■ Task goal ■
Among the entries below, copy only the span from the line containing "C3: 4.7uF (plus" through the line containing "VR5: 50k (COM, W6, wiper". Do so exactly, and skip the pictures.

■ Dataset excerpts ■
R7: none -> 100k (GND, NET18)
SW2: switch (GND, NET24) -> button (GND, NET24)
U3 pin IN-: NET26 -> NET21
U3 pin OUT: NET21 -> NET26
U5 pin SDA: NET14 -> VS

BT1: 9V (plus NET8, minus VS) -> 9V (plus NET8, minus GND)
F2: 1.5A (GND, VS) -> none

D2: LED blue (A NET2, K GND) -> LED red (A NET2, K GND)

==

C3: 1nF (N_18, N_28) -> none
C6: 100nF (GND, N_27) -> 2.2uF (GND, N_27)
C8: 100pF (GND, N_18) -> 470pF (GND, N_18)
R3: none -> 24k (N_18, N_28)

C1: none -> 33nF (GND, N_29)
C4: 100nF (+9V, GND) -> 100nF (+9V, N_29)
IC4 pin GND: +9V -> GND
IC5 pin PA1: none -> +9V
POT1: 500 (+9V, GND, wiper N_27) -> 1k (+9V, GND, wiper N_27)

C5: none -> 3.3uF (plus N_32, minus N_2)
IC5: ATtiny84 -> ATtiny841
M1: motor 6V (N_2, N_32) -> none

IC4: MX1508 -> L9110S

...

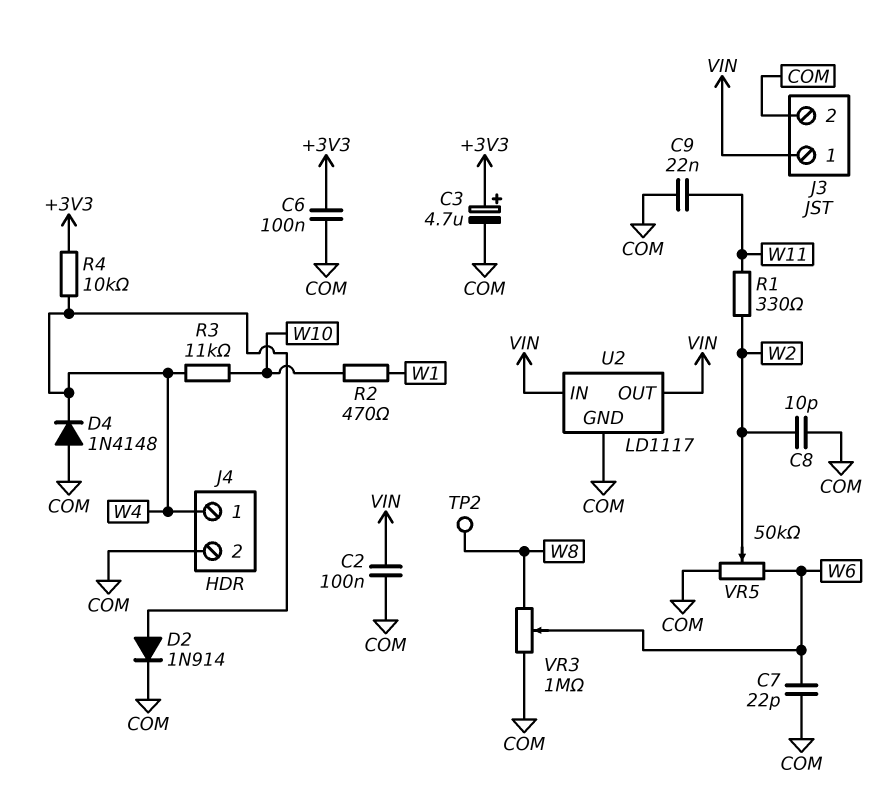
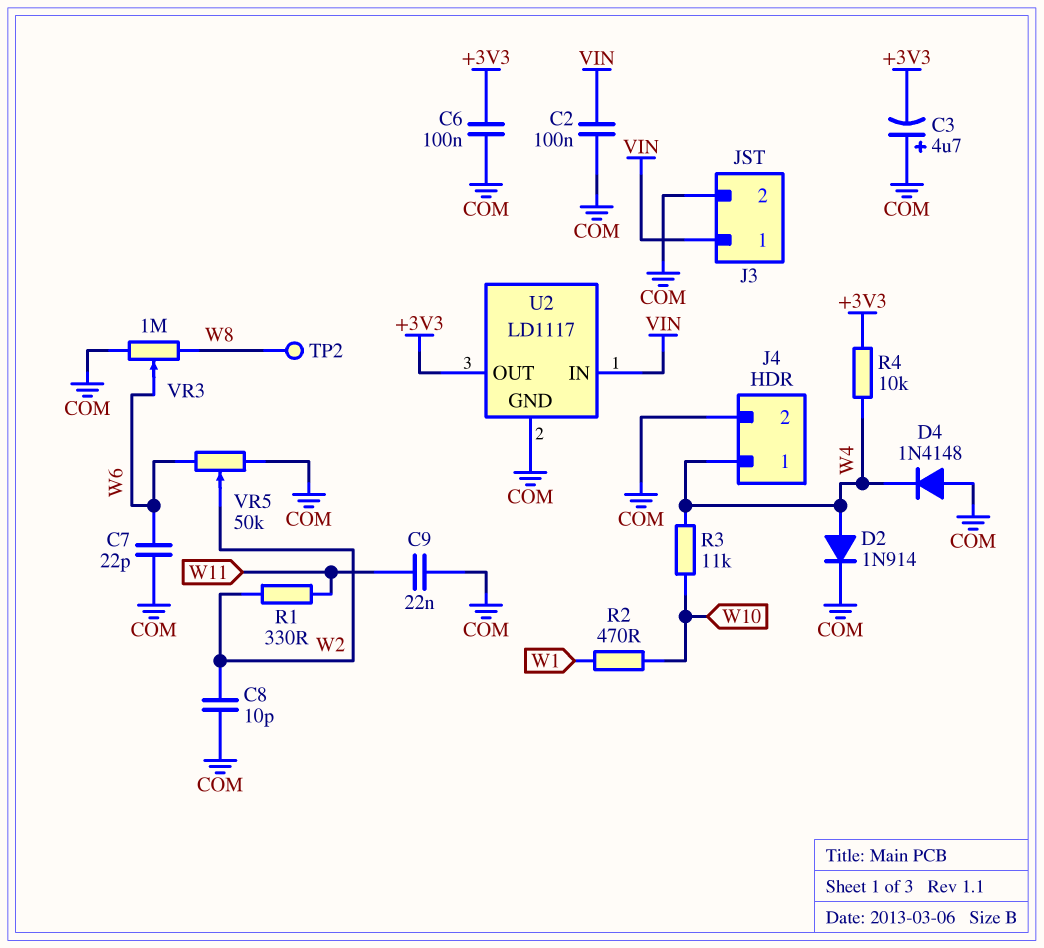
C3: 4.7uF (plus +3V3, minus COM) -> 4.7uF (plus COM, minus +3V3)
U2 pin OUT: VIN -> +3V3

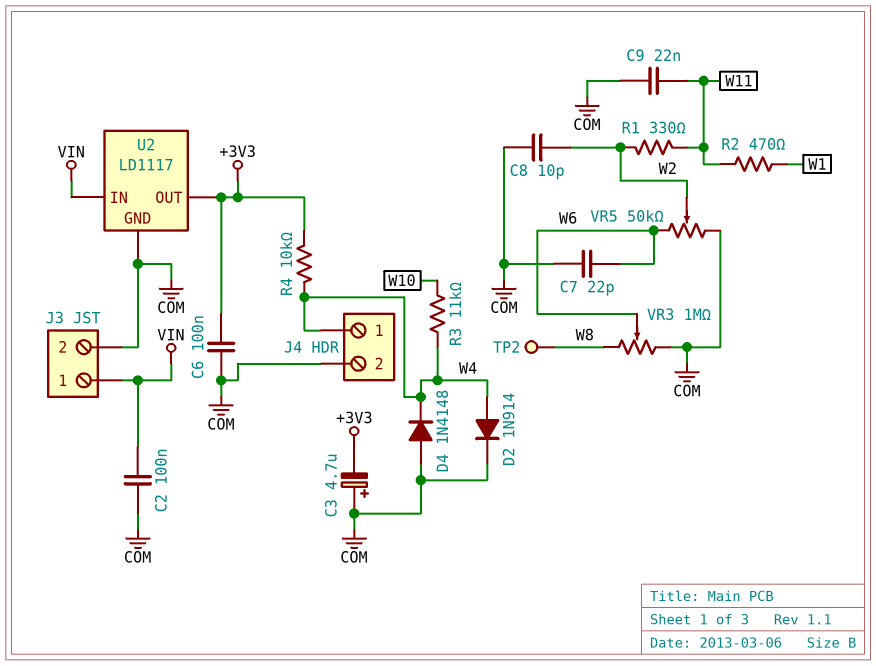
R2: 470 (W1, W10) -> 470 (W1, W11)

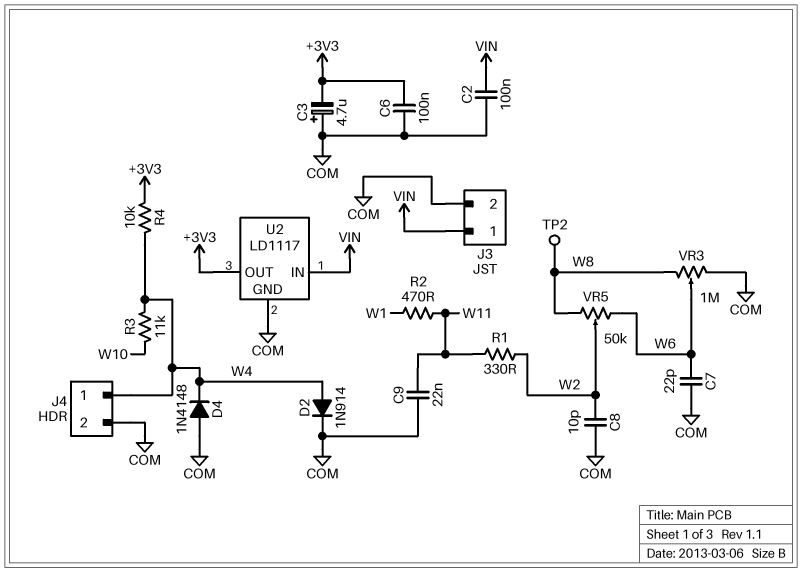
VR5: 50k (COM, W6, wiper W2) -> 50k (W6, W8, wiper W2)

■ Answer to this problem ■
C3: 4.7uF (plus +3V3, minus COM) -> 4.7uF (plus COM, minus +3V3)
U2 pin OUT: VIN -> +3V3

R2: 470 (W1, W10) -> 470 (W1, W11)

VR5: 50k (COM, W6, wiper W2) -> 50k (W6, W8, wiper W2)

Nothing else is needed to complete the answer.